Return only this: the line with "U6 pin IN: NET8 -> DGND" and all the lines that follow it below, through the final one, exactly as they are.

◆ Edit tracking data
/---

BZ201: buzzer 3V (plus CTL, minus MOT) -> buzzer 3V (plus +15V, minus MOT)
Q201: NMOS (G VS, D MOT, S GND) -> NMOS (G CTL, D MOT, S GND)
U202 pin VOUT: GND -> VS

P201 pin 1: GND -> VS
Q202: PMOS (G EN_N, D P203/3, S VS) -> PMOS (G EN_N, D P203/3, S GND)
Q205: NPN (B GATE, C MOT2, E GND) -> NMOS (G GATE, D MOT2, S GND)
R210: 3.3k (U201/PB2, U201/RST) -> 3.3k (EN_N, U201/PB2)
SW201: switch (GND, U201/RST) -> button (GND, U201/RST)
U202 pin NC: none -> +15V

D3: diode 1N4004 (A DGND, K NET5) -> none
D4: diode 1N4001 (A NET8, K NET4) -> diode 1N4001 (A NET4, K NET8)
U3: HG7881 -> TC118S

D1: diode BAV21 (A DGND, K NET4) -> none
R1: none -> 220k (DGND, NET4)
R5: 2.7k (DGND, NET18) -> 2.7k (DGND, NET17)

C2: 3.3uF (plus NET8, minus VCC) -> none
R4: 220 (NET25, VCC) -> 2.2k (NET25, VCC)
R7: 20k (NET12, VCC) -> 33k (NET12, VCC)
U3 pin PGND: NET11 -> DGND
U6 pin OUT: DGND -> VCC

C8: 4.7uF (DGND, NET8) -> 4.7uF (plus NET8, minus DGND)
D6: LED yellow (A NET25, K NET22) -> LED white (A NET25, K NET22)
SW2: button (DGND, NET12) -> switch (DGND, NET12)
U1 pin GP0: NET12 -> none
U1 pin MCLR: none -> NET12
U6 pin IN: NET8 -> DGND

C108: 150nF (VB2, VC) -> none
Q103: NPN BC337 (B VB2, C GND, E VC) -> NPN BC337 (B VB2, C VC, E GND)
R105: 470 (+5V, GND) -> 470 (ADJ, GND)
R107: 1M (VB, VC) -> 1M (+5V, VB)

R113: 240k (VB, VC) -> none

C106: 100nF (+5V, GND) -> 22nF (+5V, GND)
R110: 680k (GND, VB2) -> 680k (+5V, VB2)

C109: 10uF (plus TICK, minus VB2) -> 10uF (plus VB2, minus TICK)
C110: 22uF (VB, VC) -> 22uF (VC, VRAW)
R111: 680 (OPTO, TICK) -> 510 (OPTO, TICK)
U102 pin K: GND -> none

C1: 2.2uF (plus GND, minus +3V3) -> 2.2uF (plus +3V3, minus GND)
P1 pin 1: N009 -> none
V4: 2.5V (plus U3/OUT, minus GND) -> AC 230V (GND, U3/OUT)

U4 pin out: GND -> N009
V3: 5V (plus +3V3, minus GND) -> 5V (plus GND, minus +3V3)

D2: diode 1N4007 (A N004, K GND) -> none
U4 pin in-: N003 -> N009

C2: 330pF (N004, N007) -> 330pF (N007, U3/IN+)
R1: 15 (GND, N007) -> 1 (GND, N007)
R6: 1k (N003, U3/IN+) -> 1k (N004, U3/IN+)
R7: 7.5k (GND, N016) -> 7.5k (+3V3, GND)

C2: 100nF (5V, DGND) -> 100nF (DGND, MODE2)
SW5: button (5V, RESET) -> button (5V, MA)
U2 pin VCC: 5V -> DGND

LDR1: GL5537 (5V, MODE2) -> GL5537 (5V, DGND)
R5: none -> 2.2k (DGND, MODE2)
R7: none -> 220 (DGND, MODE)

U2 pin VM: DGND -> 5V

\---

◆ REPLY
U6 pin IN: NET8 -> DGND

C108: 150nF (VB2, VC) -> none
Q103: NPN BC337 (B VB2, C GND, E VC) -> NPN BC337 (B VB2, C VC, E GND)
R105: 470 (+5V, GND) -> 470 (ADJ, GND)
R107: 1M (VB, VC) -> 1M (+5V, VB)

R113: 240k (VB, VC) -> none

C106: 100nF (+5V, GND) -> 22nF (+5V, GND)
R110: 680k (GND, VB2) -> 680k (+5V, VB2)

C109: 10uF (plus TICK, minus VB2) -> 10uF (plus VB2, minus TICK)
C110: 22uF (VB, VC) -> 22uF (VC, VRAW)
R111: 680 (OPTO, TICK) -> 510 (OPTO, TICK)
U102 pin K: GND -> none

C1: 2.2uF (plus GND, minus +3V3) -> 2.2uF (plus +3V3, minus GND)
P1 pin 1: N009 -> none
V4: 2.5V (plus U3/OUT, minus GND) -> AC 230V (GND, U3/OUT)

U4 pin out: GND -> N009
V3: 5V (plus +3V3, minus GND) -> 5V (plus GND, minus +3V3)

D2: diode 1N4007 (A N004, K GND) -> none
U4 pin in-: N003 -> N009

C2: 330pF (N004, N007) -> 330pF (N007, U3/IN+)
R1: 15 (GND, N007) -> 1 (GND, N007)
R6: 1k (N003, U3/IN+) -> 1k (N004, U3/IN+)
R7: 7.5k (GND, N016) -> 7.5k (+3V3, GND)

C2: 100nF (5V, DGND) -> 100nF (DGND, MODE2)
SW5: button (5V, RESET) -> button (5V, MA)
U2 pin VCC: 5V -> DGND

LDR1: GL5537 (5V, MODE2) -> GL5537 (5V, DGND)
R5: none -> 2.2k (DGND, MODE2)
R7: none -> 220 (DGND, MODE)

U2 pin VM: DGND -> 5V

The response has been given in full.